Brief:
From the line that contains "J201 pin 2: SIG33 -> GND" through the end of the records below, write out each line exactly as it appears, but not the pictures.

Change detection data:
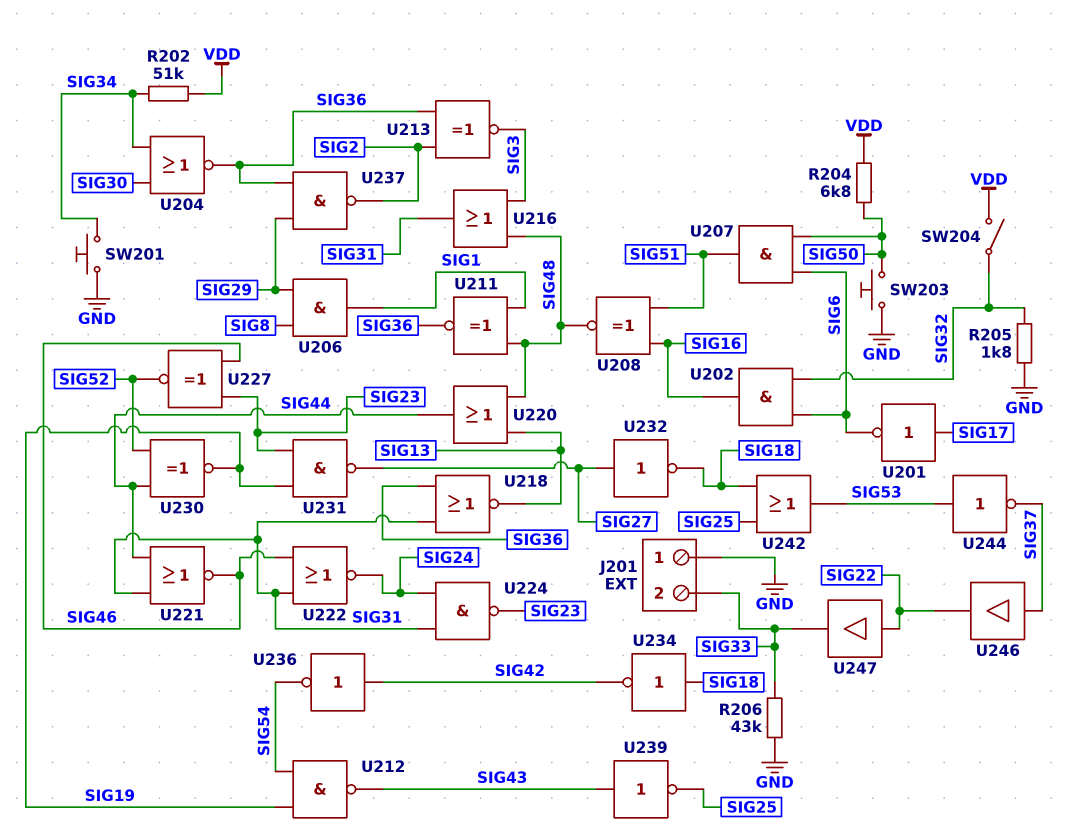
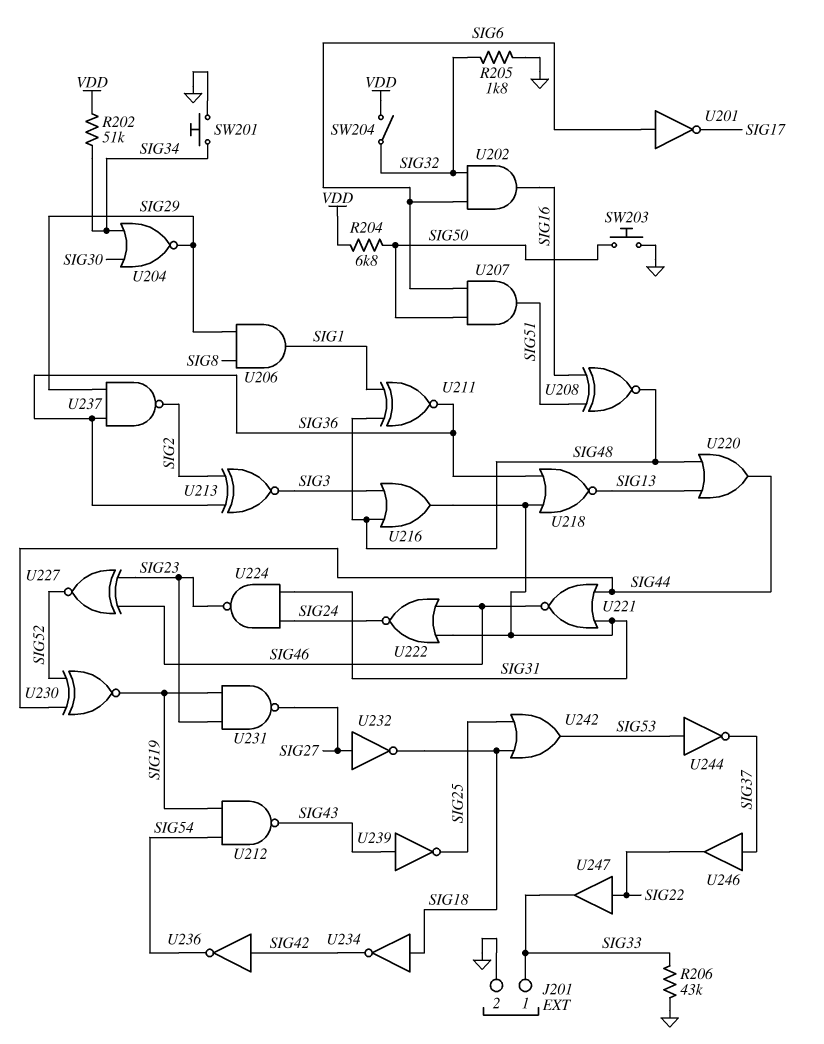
J201 pin 1: GND -> SIG33
J201 pin 2: SIG33 -> GND
U201: NOT (in SIG17, out SIG6) -> NOT (in SIG6, out SIG17)
U204: NOR (in SIG30, in SIG34, out SIG36) -> NOR (in SIG30, in SIG34, out SIG29)

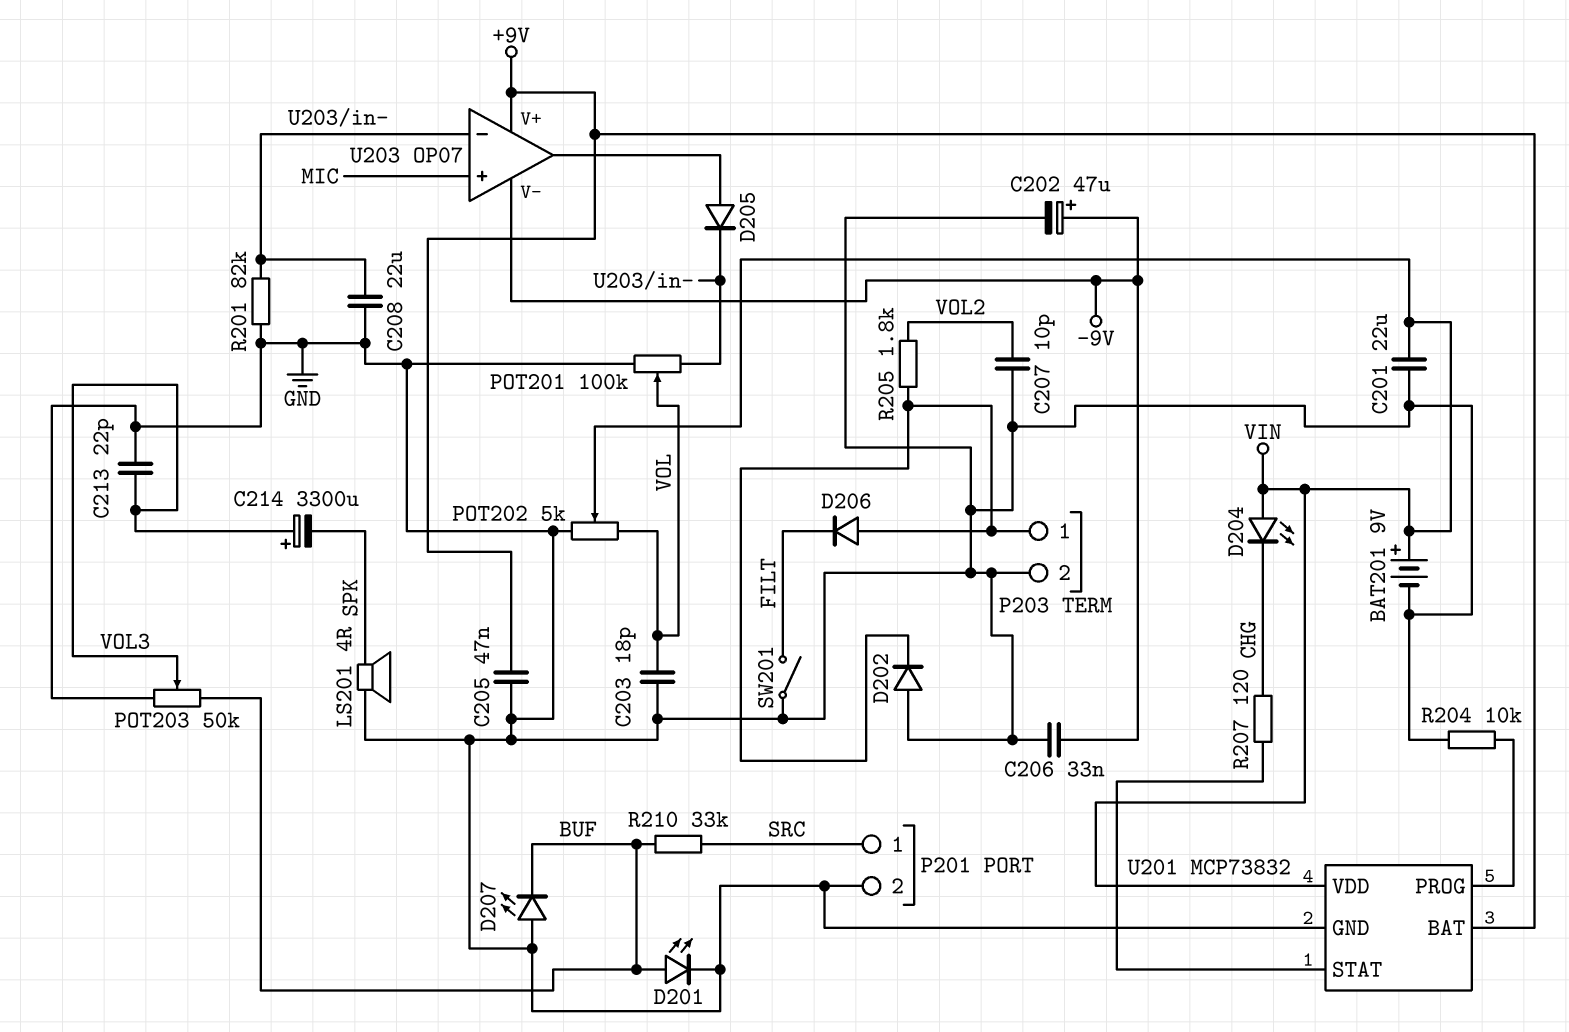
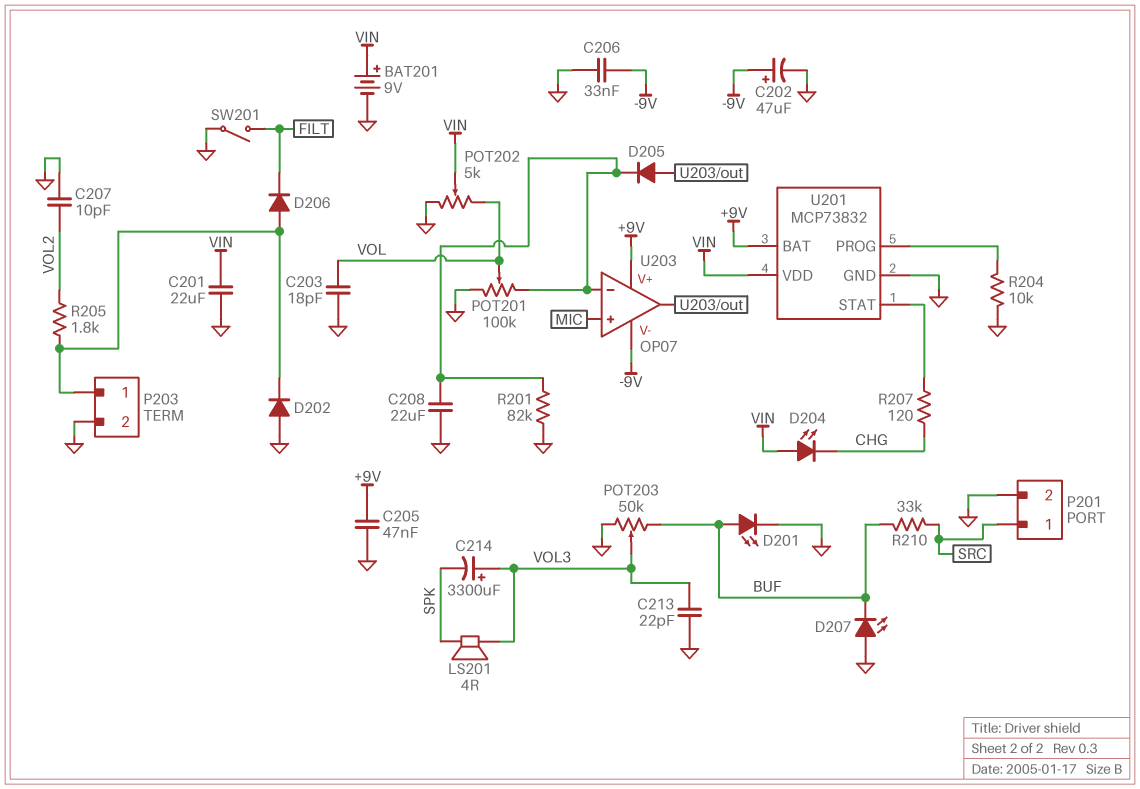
LS201: speaker 4R (GND, SPK) -> speaker 4R (SPK, VOL3)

Exercise answer:
J201 pin 2: SIG33 -> GND
U201: NOT (in SIG17, out SIG6) -> NOT (in SIG6, out SIG17)
U204: NOR (in SIG30, in SIG34, out SIG36) -> NOR (in SIG30, in SIG34, out SIG29)

LS201: speaker 4R (GND, SPK) -> speaker 4R (SPK, VOL3)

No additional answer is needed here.